• ASSIGNED TASK: Only the lines from the one bearing "RADIO pin CE: RX -> D5" through the end of the listing belong in your response, restated word for word and without pictures.

::::

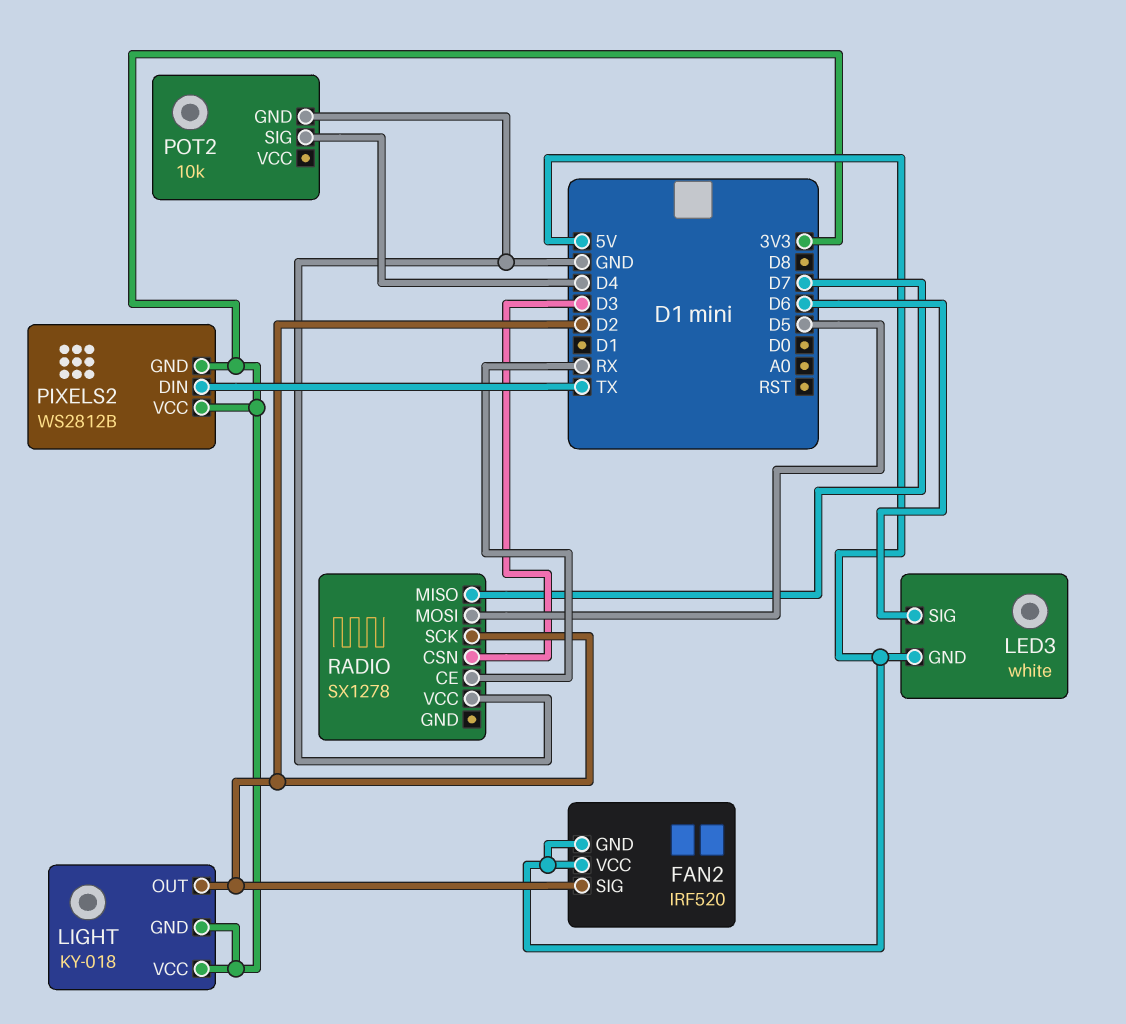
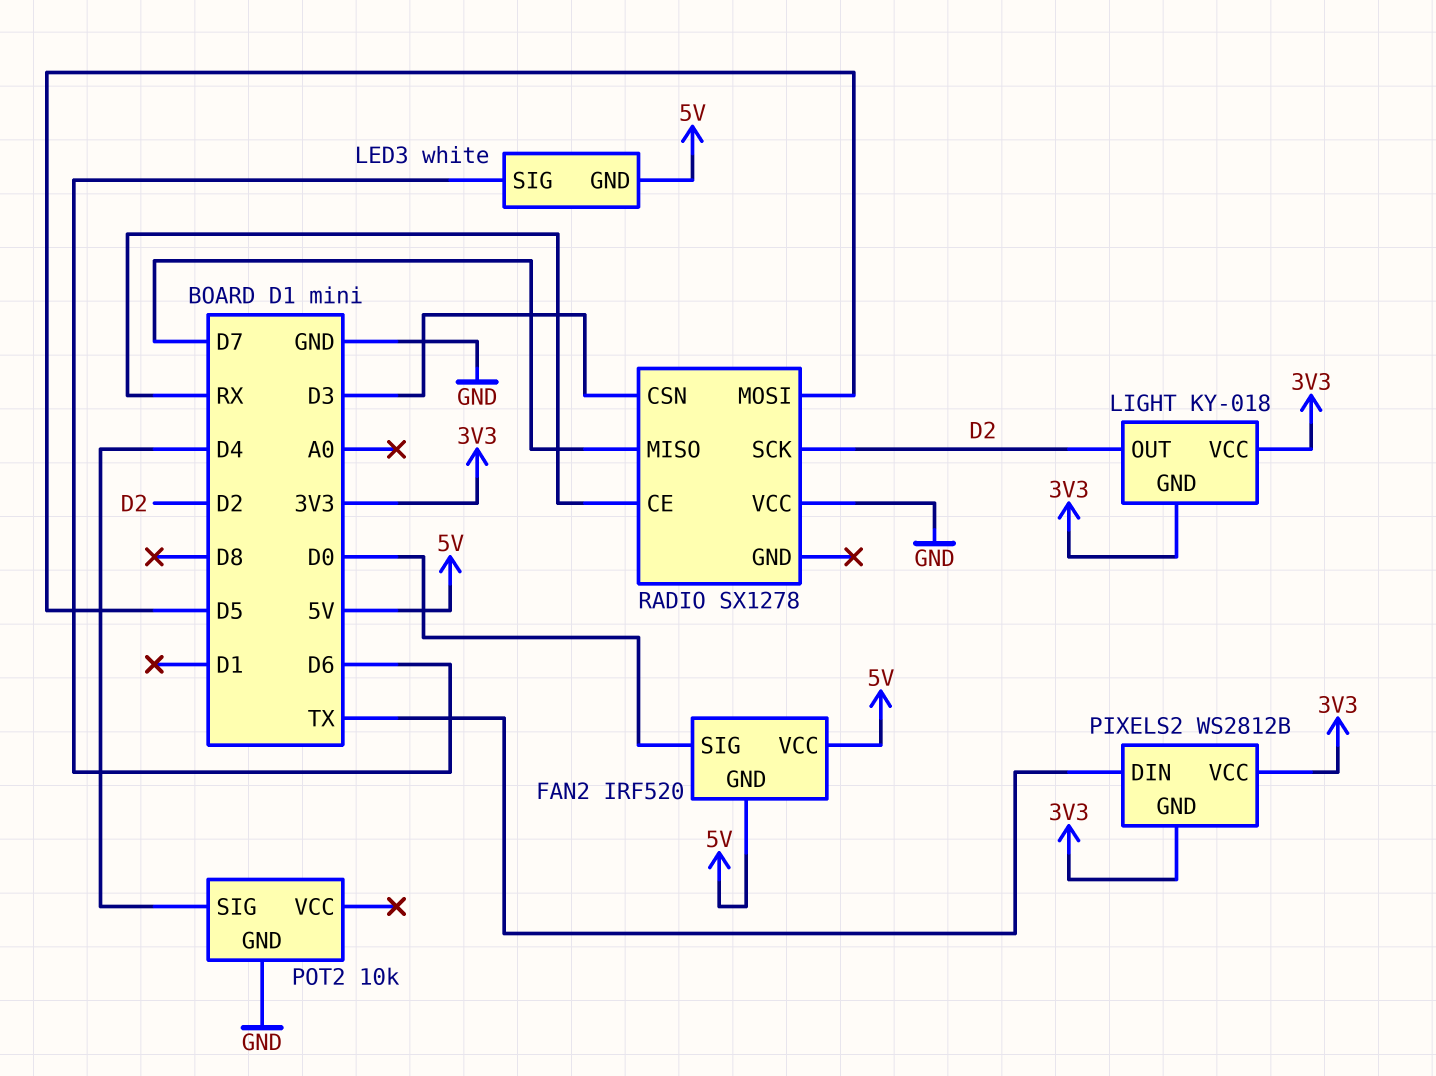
FAN2 pin SIG: D2 -> D0

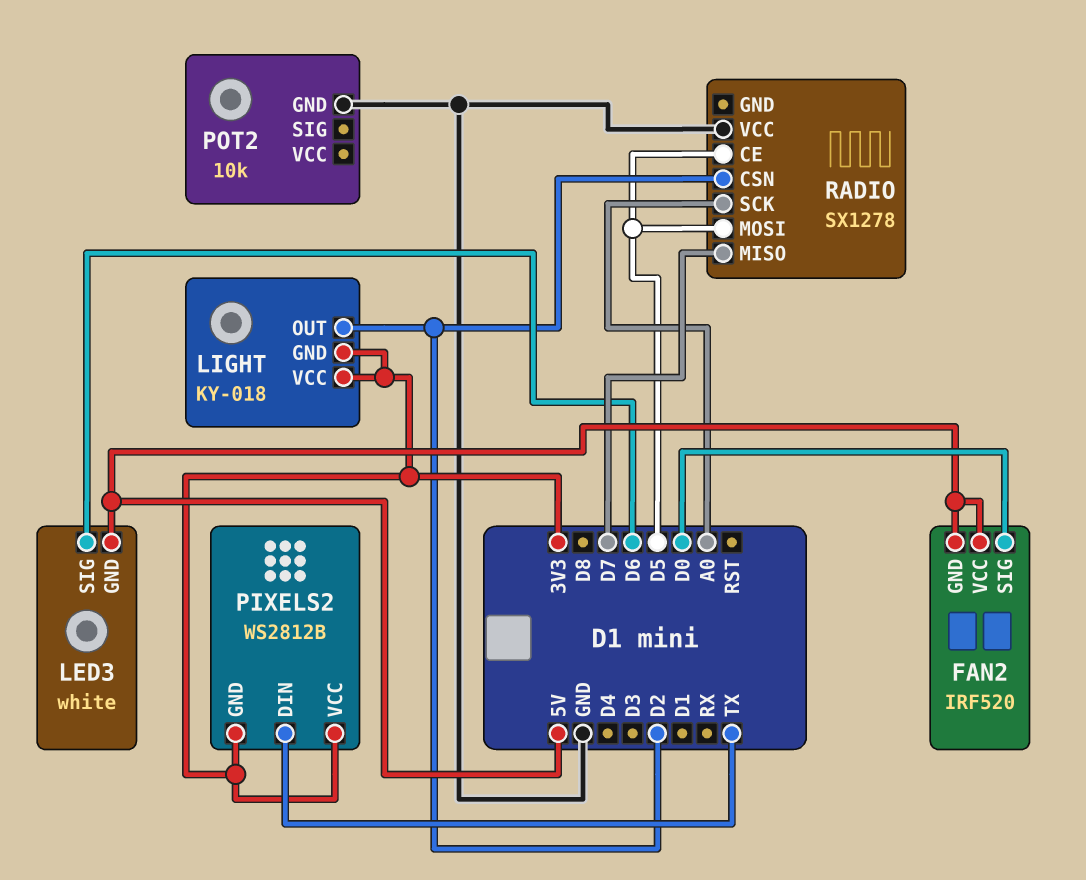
POT2 pin SIG: D4 -> none
RADIO pin CE: RX -> D5
RADIO pin CSN: D3 -> D2
RADIO pin SCK: D2 -> A0

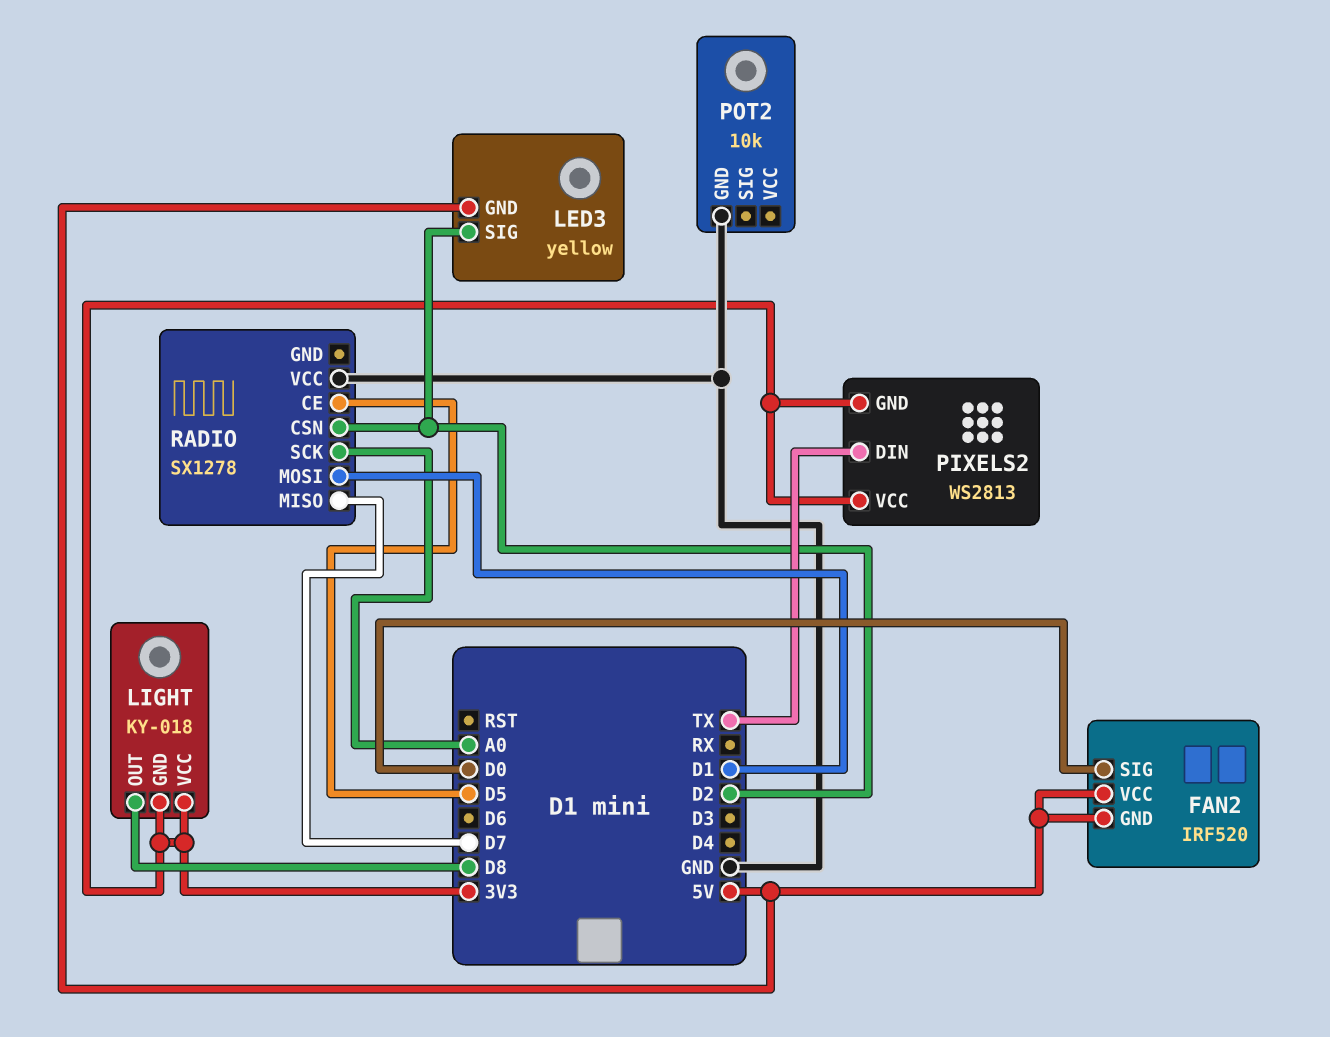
LED3: white -> yellow
LED3 pin SIG: D6 -> D2
LIGHT pin OUT: D2 -> D8
PIXELS2: WS2812B -> WS2813
RADIO pin MOSI: D5 -> D1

::::

• WRITTEN SOLUTION:
RADIO pin CE: RX -> D5
RADIO pin CSN: D3 -> D2
RADIO pin SCK: D2 -> A0

LED3: white -> yellow
LED3 pin SIG: D6 -> D2
LIGHT pin OUT: D2 -> D8
PIXELS2: WS2812B -> WS2813
RADIO pin MOSI: D5 -> D1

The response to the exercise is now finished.